* _RECORD SET_
_ _ _ _ _

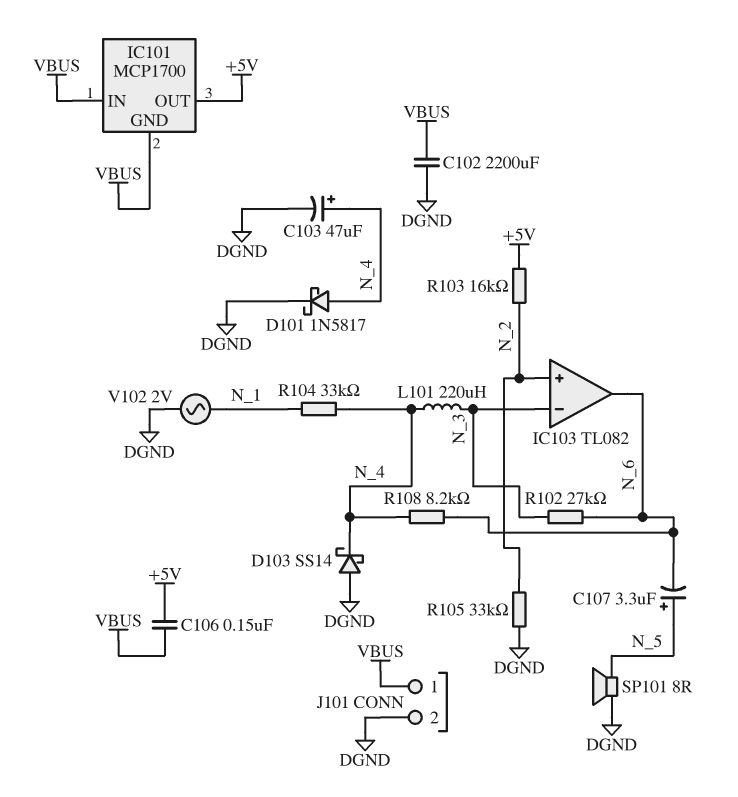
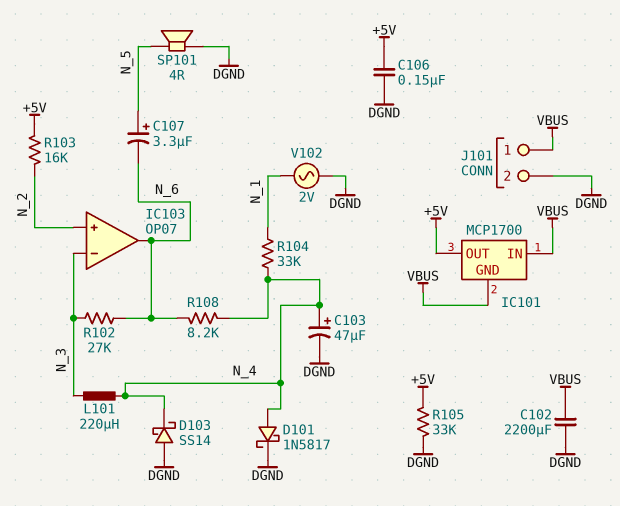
C106: 150nF (+5V, VBUS) -> 150nF (+5V, DGND)
IC103: TL082 -> OP07
R105: 33k (DGND, N_2) -> 33k (+5V, DGND)
SP101: speaker 8R (DGND, N_5) -> speaker 4R (DGND, N_5)

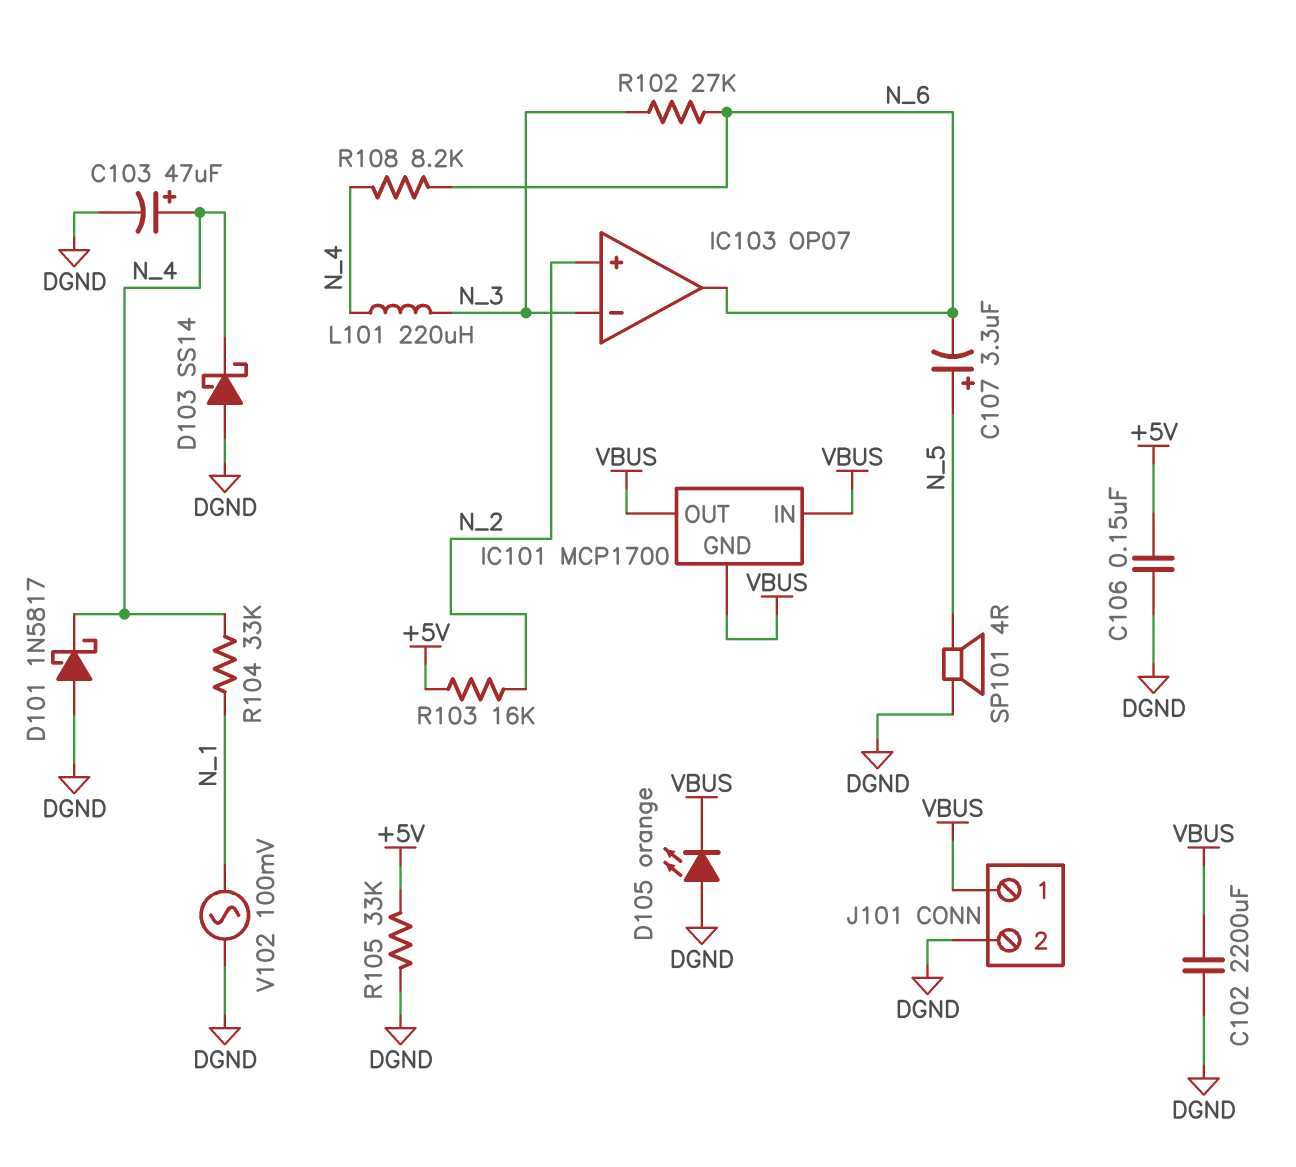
D101: schottky 1N5817 (A N_4, K DGND) -> schottky 1N5817 (A DGND, K N_4)
D105: none -> LED orange (A DGND, K VBUS)
IC101 pin OUT: +5V -> VBUS
V102: AC 2V (DGND, N_1) -> AC 100mV (DGND, N_1)

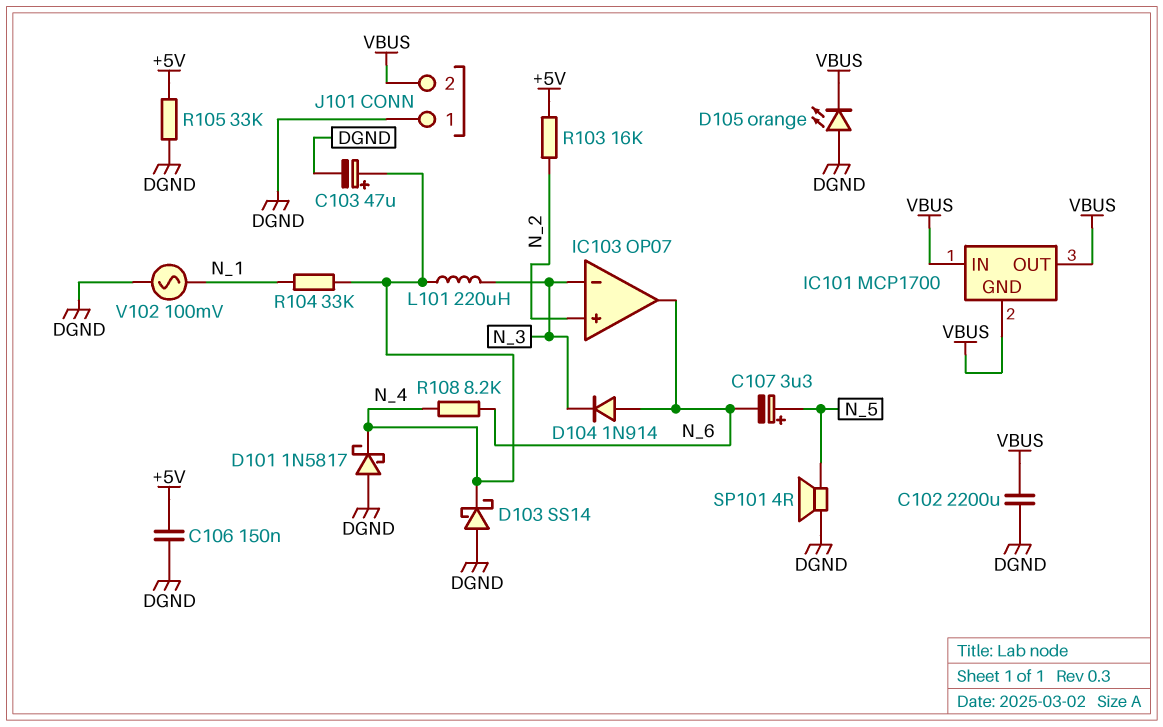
D104: none -> diode 1N914 (A N_6, K N_3)
J101 pin 1: VBUS -> DGND
J101 pin 2: DGND -> VBUS
R102: 27k (N_3, N_6) -> none

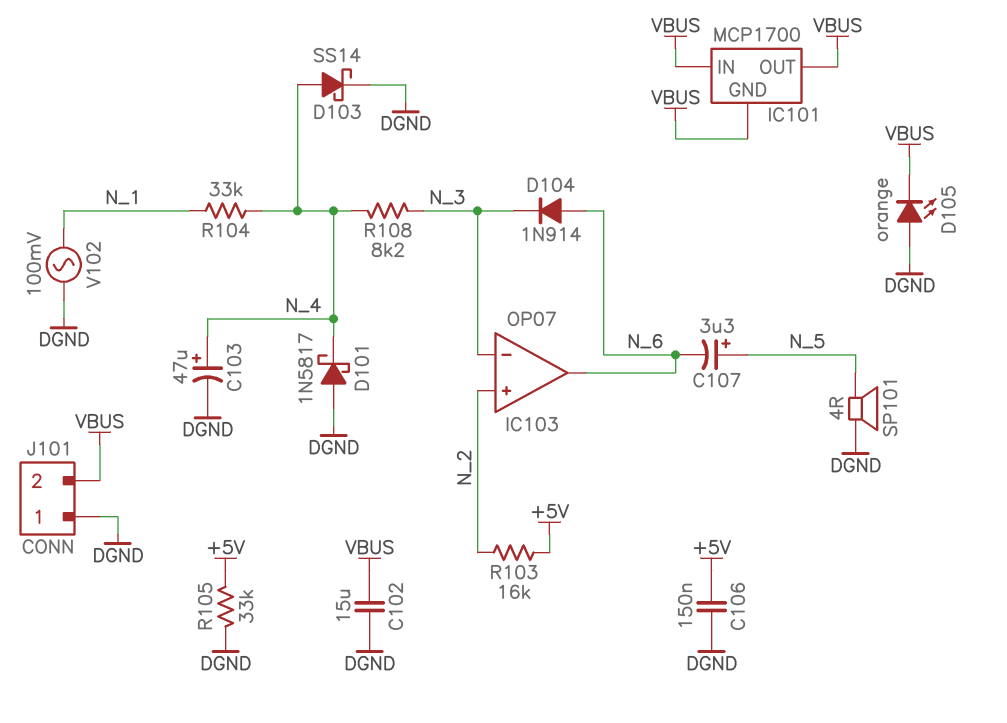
C102: 2200uF (DGND, VBUS) -> 15uF (DGND, VBUS)
D103: schottky SS14 (A DGND, K N_4) -> schottky SS14 (A N_4, K DGND)
L101: 220uH (N_3, N_4) -> none
R108: 8.2k (N_4, N_6) -> 8.2k (N_3, N_4)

_ _ _ _ _

Begin at the line containing "R105: 33k (DGND, N_2) -> 33k (+5V, DGND)" and stop at the last line of the data. Repeat only those lines, exactly, and leave out the pictures.

* _EXERCISE SOLUTION_
R105: 33k (DGND, N_2) -> 33k (+5V, DGND)
SP101: speaker 8R (DGND, N_5) -> speaker 4R (DGND, N_5)

D101: schottky 1N5817 (A N_4, K DGND) -> schottky 1N5817 (A DGND, K N_4)
D105: none -> LED orange (A DGND, K VBUS)
IC101 pin OUT: +5V -> VBUS
V102: AC 2V (DGND, N_1) -> AC 100mV (DGND, N_1)

D104: none -> diode 1N914 (A N_6, K N_3)
J101 pin 1: VBUS -> DGND
J101 pin 2: DGND -> VBUS
R102: 27k (N_3, N_6) -> none

C102: 2200uF (DGND, VBUS) -> 15uF (DGND, VBUS)
D103: schottky SS14 (A DGND, K N_4) -> schottky SS14 (A N_4, K DGND)
L101: 220uH (N_3, N_4) -> none
R108: 8.2k (N_4, N_6) -> 8.2k (N_3, N_4)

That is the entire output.